=== Exercise instructions ===
The listing should be returned in its entirety, exactly as given.

┌──

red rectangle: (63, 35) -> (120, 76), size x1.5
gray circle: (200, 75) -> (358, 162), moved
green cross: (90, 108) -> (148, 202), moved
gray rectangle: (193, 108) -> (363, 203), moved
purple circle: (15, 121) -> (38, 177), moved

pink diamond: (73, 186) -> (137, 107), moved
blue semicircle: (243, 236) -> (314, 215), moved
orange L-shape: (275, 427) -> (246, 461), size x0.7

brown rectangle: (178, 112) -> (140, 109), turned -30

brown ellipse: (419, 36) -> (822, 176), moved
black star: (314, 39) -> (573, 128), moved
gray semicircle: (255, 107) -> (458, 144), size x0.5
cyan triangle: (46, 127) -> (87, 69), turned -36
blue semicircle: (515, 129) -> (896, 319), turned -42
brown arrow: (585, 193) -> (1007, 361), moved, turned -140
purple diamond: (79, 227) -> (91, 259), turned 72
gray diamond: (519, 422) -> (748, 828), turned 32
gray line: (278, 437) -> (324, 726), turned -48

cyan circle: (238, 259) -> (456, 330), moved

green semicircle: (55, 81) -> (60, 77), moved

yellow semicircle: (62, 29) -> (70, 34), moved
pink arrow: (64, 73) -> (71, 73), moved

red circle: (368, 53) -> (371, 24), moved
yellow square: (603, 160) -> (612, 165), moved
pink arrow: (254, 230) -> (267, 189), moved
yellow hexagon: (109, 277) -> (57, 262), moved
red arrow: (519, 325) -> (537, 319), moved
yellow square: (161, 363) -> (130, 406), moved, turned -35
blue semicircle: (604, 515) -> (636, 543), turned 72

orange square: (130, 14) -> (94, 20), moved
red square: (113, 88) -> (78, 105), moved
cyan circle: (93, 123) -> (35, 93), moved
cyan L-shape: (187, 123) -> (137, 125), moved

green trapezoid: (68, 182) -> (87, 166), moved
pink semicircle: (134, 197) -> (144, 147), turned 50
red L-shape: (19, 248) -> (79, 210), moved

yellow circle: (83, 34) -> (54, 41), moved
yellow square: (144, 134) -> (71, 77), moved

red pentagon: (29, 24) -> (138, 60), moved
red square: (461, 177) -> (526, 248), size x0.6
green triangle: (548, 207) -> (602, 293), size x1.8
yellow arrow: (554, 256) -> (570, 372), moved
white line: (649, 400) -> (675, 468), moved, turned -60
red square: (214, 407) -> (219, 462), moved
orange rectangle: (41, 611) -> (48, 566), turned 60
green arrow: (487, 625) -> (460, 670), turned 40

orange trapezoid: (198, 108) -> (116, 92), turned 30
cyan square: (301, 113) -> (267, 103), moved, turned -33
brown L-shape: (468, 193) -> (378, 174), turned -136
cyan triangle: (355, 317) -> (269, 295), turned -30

└──

=== Answer to the problem ===
red rectangle: (63, 35) -> (120, 76), size x1.5
gray circle: (200, 75) -> (358, 162), moved
green cross: (90, 108) -> (148, 202), moved
gray rectangle: (193, 108) -> (363, 203), moved
purple circle: (15, 121) -> (38, 177), moved

pink diamond: (73, 186) -> (137, 107), moved
blue semicircle: (243, 236) -> (314, 215), moved
orange L-shape: (275, 427) -> (246, 461), size x0.7

brown rectangle: (178, 112) -> (140, 109), turned -30

brown ellipse: (419, 36) -> (822, 176), moved
black star: (314, 39) -> (573, 128), moved
gray semicircle: (255, 107) -> (458, 144), size x0.5
cyan triangle: (46, 127) -> (87, 69), turned -36
blue semicircle: (515, 129) -> (896, 319), turned -42
brown arrow: (585, 193) -> (1007, 361), moved, turned -140
purple diamond: (79, 227) -> (91, 259), turned 72
gray diamond: (519, 422) -> (748, 828), turned 32
gray line: (278, 437) -> (324, 726), turned -48

cyan circle: (238, 259) -> (456, 330), moved

green semicircle: (55, 81) -> (60, 77), moved

yellow semicircle: (62, 29) -> (70, 34), moved
pink arrow: (64, 73) -> (71, 73), moved

red circle: (368, 53) -> (371, 24), moved
yellow square: (603, 160) -> (612, 165), moved
pink arrow: (254, 230) -> (267, 189), moved
yellow hexagon: (109, 277) -> (57, 262), moved
red arrow: (519, 325) -> (537, 319), moved
yellow square: (161, 363) -> (130, 406), moved, turned -35
blue semicircle: (604, 515) -> (636, 543), turned 72

orange square: (130, 14) -> (94, 20), moved
red square: (113, 88) -> (78, 105), moved
cyan circle: (93, 123) -> (35, 93), moved
cyan L-shape: (187, 123) -> (137, 125), moved

green trapezoid: (68, 182) -> (87, 166), moved
pink semicircle: (134, 197) -> (144, 147), turned 50
red L-shape: (19, 248) -> (79, 210), moved

yellow circle: (83, 34) -> (54, 41), moved
yellow square: (144, 134) -> (71, 77), moved

red pentagon: (29, 24) -> (138, 60), moved
red square: (461, 177) -> (526, 248), size x0.6
green triangle: (548, 207) -> (602, 293), size x1.8
yellow arrow: (554, 256) -> (570, 372), moved
white line: (649, 400) -> (675, 468), moved, turned -60
red square: (214, 407) -> (219, 462), moved
orange rectangle: (41, 611) -> (48, 566), turned 60
green arrow: (487, 625) -> (460, 670), turned 40

orange trapezoid: (198, 108) -> (116, 92), turned 30
cyan square: (301, 113) -> (267, 103), moved, turned -33
brown L-shape: (468, 193) -> (378, 174), turned -136
cyan triangle: (355, 317) -> (269, 295), turned -30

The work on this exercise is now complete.